About this exercise: Every line from the one holding "green spray bottle: 7 -> 5" through the final line of the entries is to be reproduced exactly, and no other line.

···

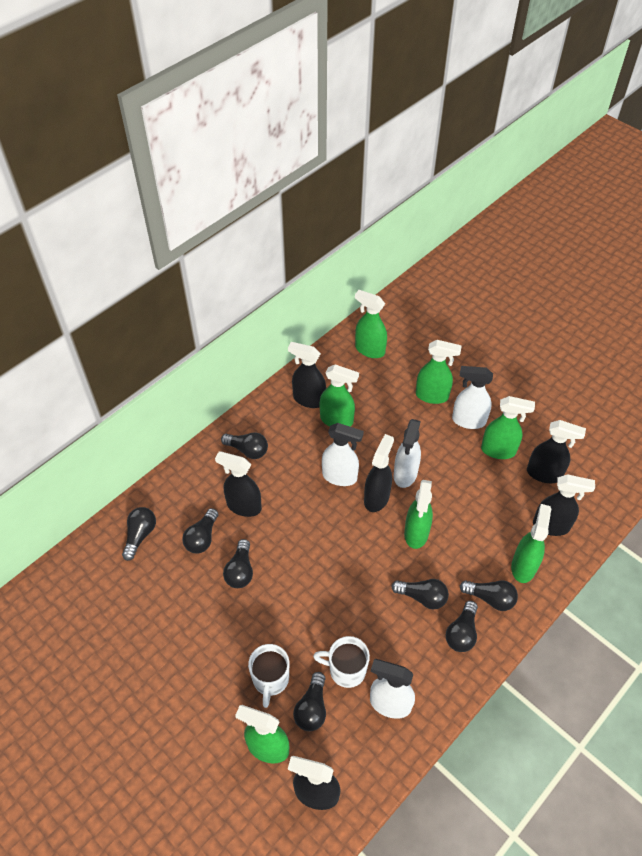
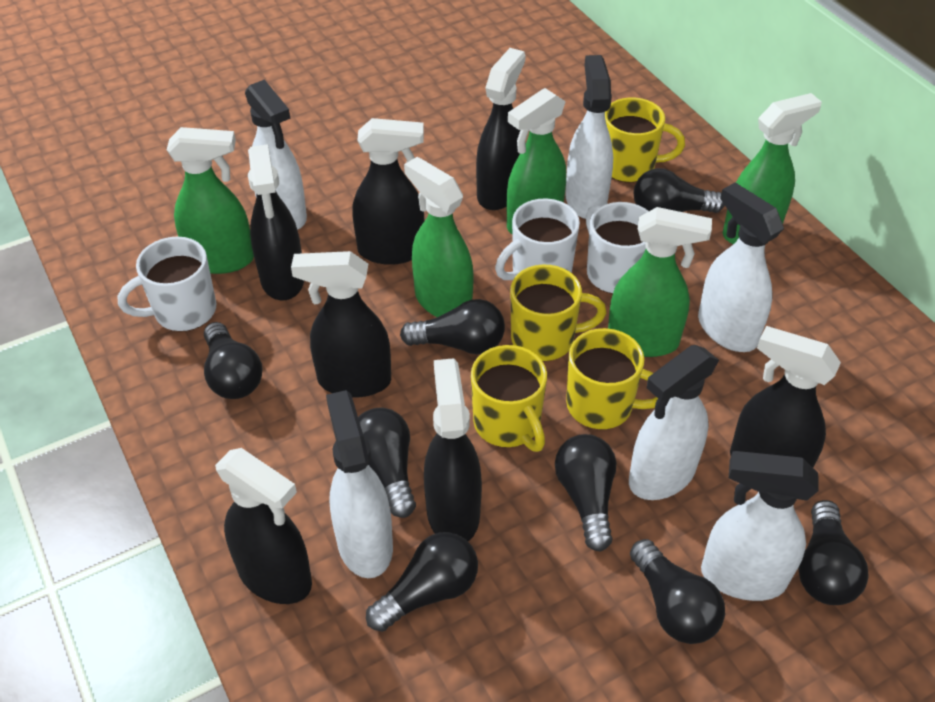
black spray bottle: 6 -> 7
green spray bottle: 7 -> 5
white mug: 2 -> 3
white spray bottle: 4 -> 6
yellow mug: 0 -> 4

···

Worked solution:
green spray bottle: 7 -> 5
white mug: 2 -> 3
white spray bottle: 4 -> 6
yellow mug: 0 -> 4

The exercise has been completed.